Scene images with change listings
=======

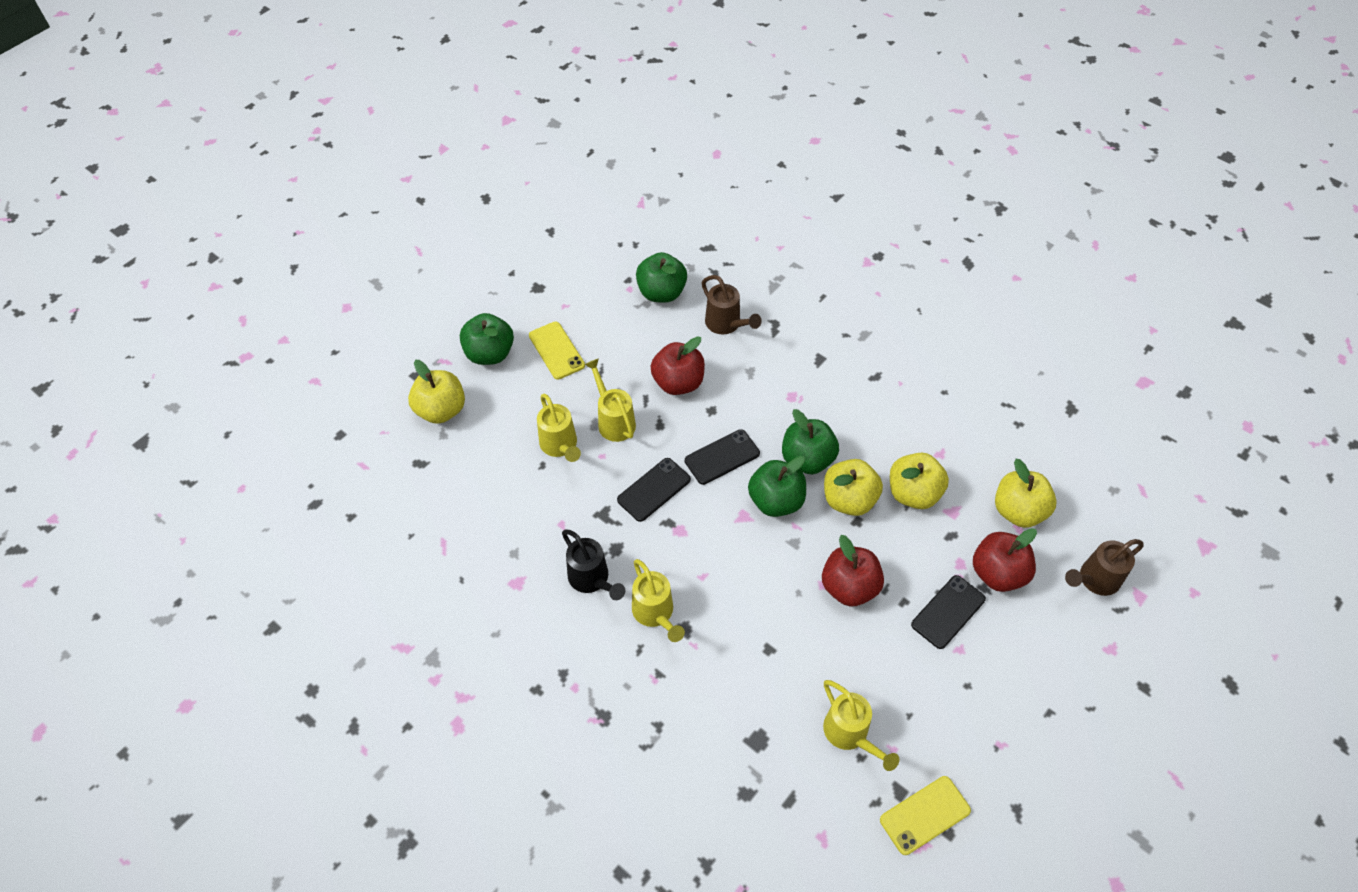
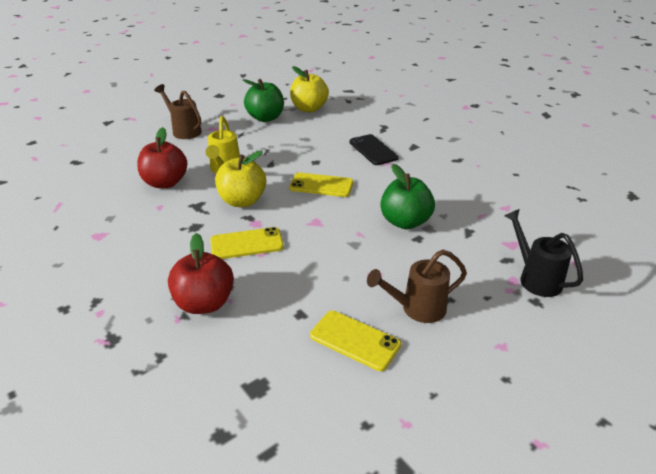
black phone: 3 -> 1
green apple: 4 -> 2
red apple: 3 -> 2
yellow apple: 4 -> 2
yellow phone: 2 -> 3
yellow watering can: 4 -> 1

=======

TASK OBJECTIVE
The data must be printed exactly, image-free.

RESULT OF THE EXERCISE
black phone: 3 -> 1
green apple: 4 -> 2
red apple: 3 -> 2
yellow apple: 4 -> 2
yellow phone: 2 -> 3
yellow watering can: 4 -> 1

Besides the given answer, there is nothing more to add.